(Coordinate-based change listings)
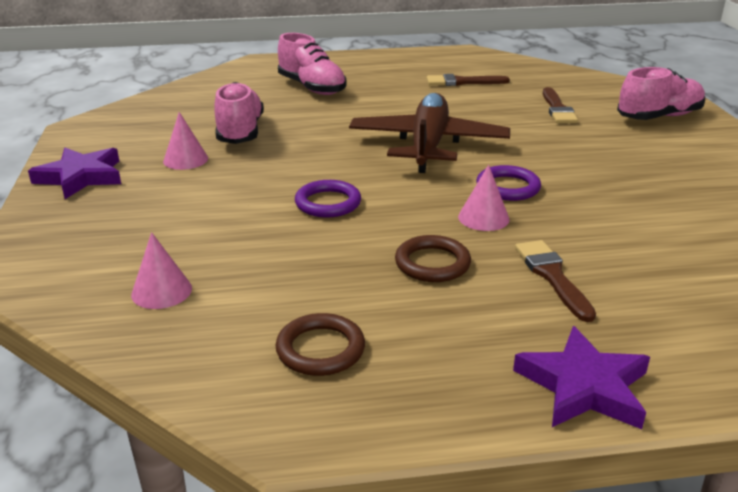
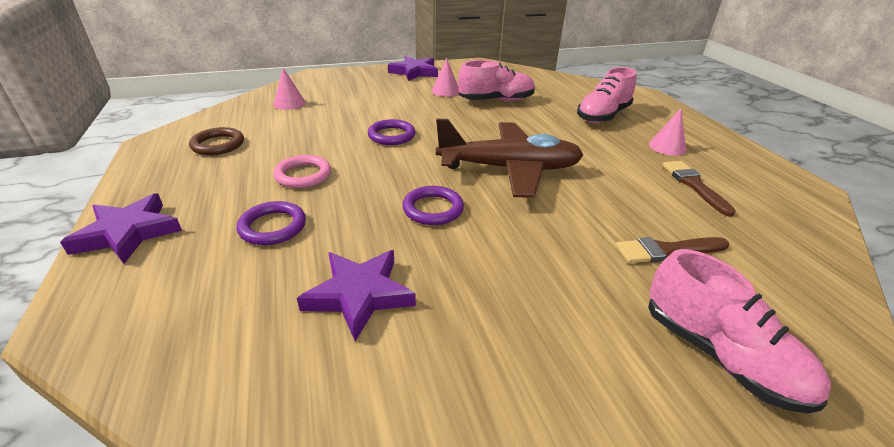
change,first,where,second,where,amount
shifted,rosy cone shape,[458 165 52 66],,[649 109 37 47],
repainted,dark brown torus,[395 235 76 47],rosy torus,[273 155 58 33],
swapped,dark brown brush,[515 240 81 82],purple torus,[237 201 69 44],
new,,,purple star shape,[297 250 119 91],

---

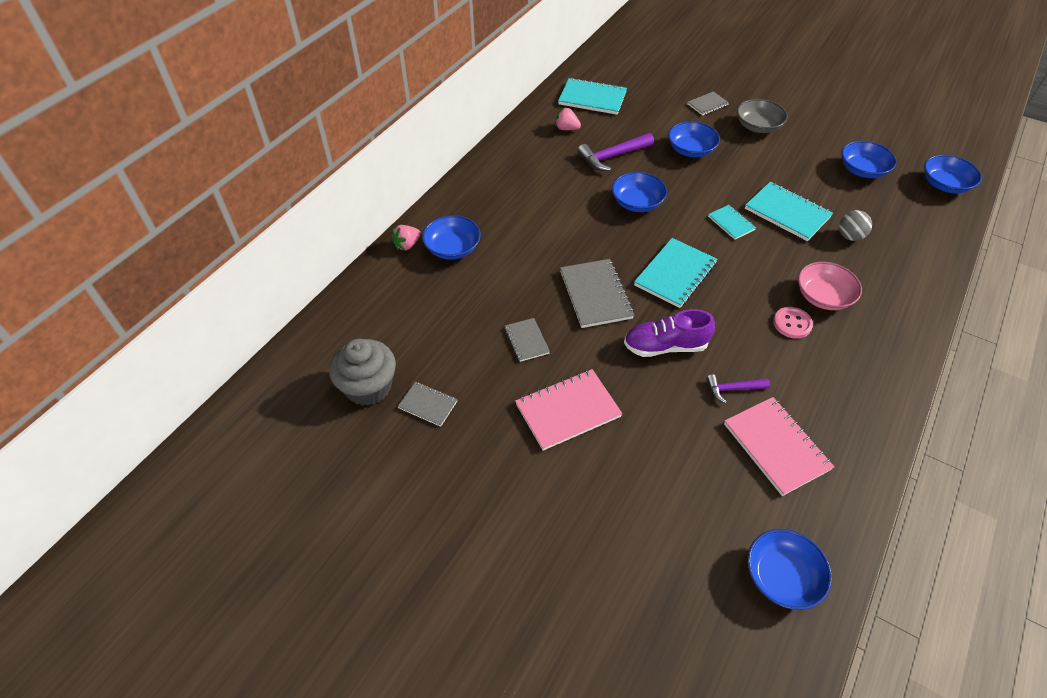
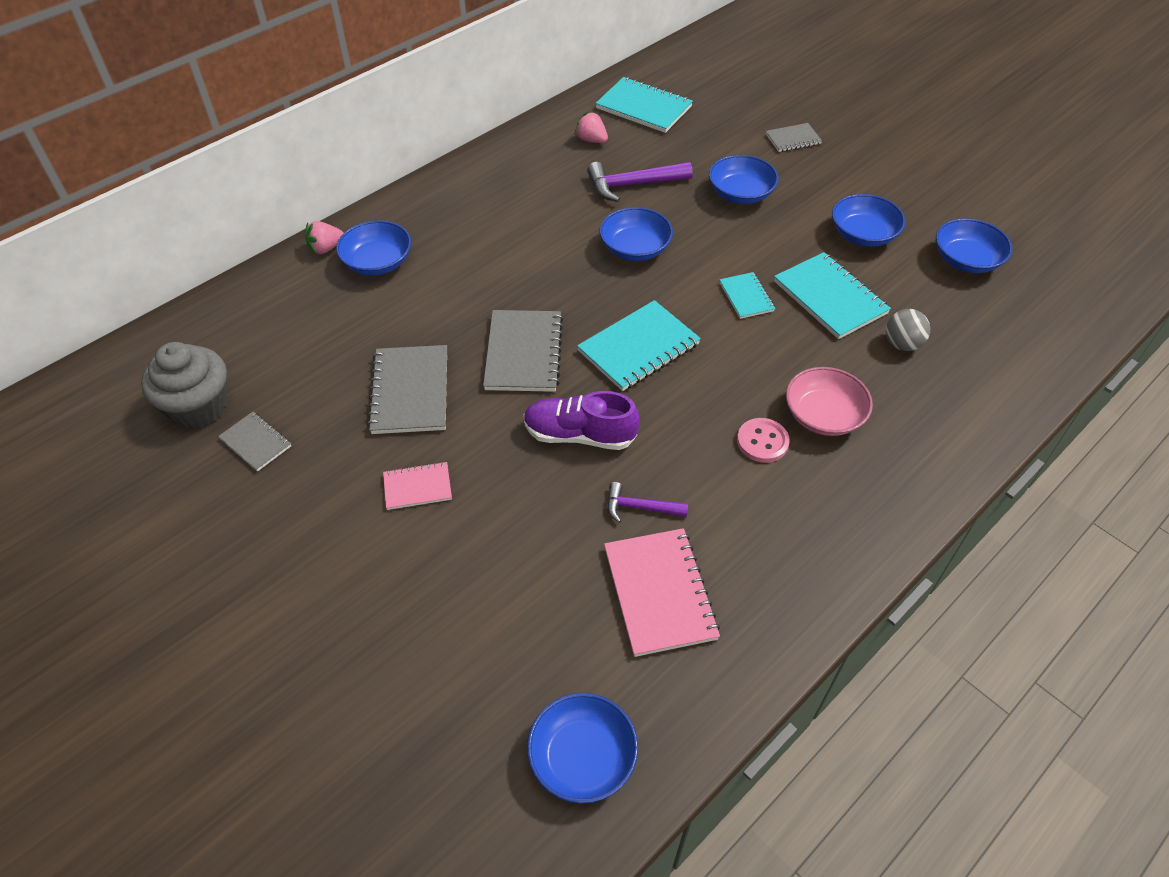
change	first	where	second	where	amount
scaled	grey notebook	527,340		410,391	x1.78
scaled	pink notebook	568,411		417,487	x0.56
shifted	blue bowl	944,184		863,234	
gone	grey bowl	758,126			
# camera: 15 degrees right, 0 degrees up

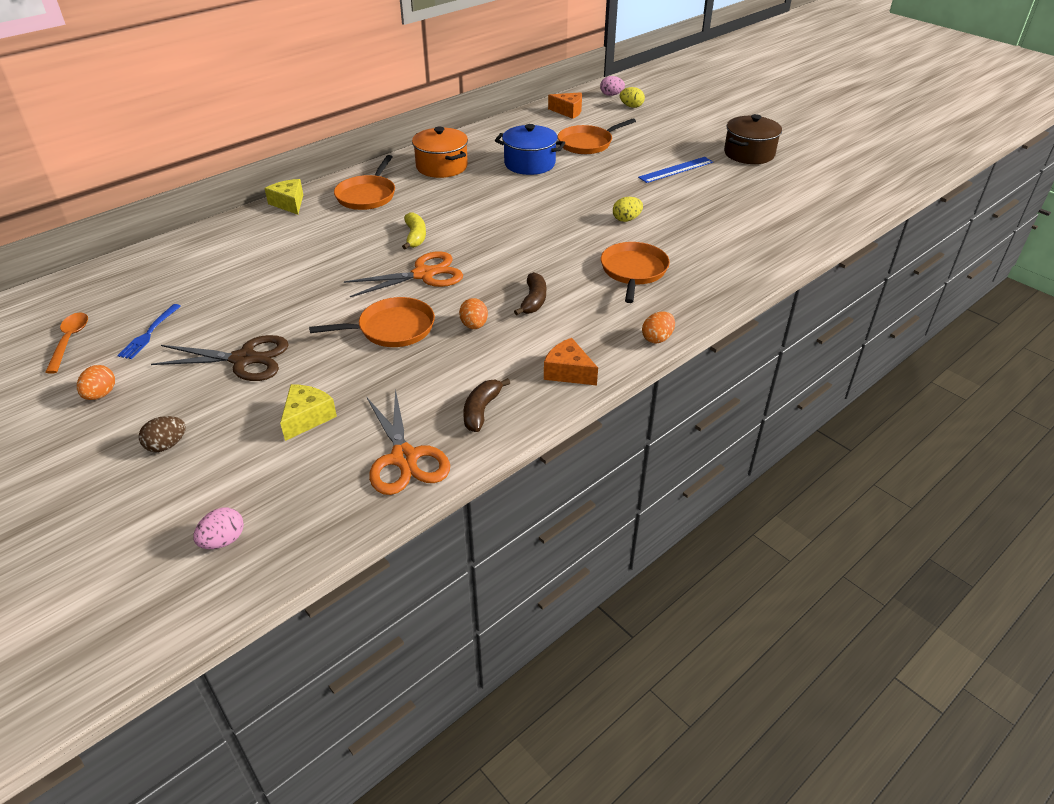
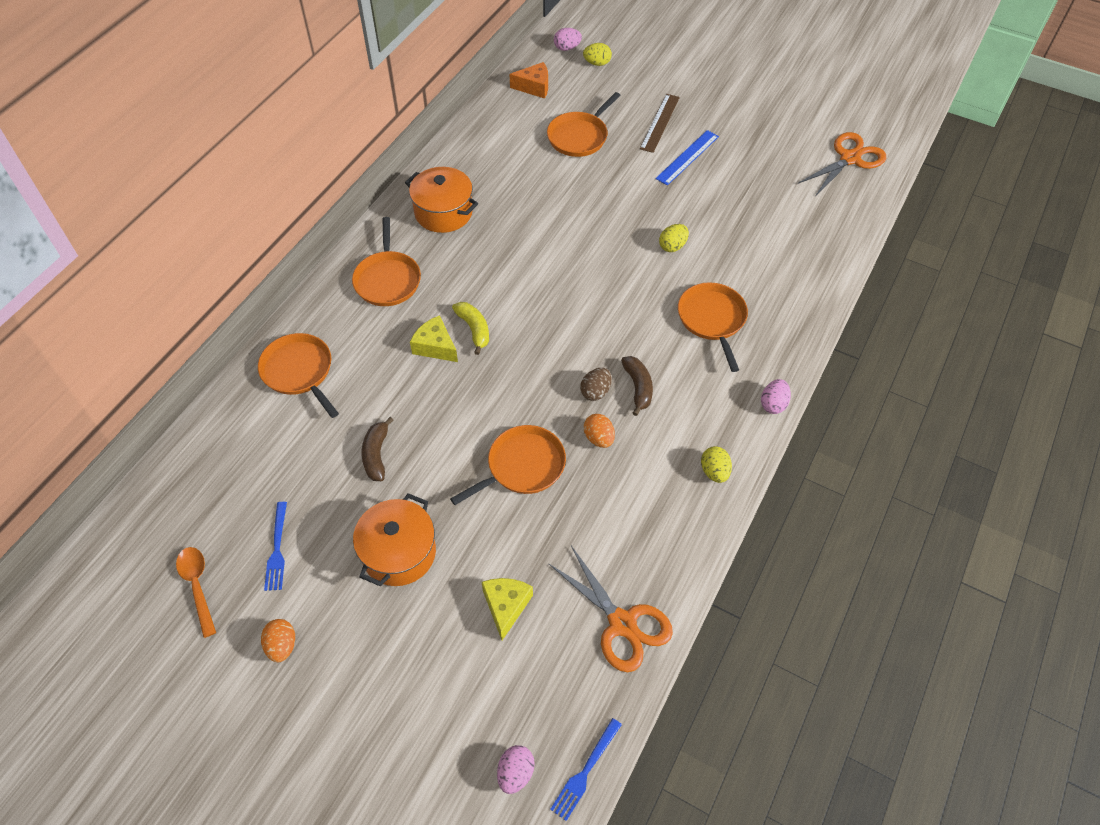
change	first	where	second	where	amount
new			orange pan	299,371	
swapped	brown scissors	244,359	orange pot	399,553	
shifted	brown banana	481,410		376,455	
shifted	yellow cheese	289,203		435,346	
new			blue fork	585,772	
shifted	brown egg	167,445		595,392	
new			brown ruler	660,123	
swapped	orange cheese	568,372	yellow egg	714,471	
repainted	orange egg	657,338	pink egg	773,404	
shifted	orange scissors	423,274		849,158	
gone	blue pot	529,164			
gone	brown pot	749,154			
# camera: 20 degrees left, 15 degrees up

WORK REQUIRED
Of all the lines in the entries, count those with the string "grey", and report only that number.

COMPLETED TASK
2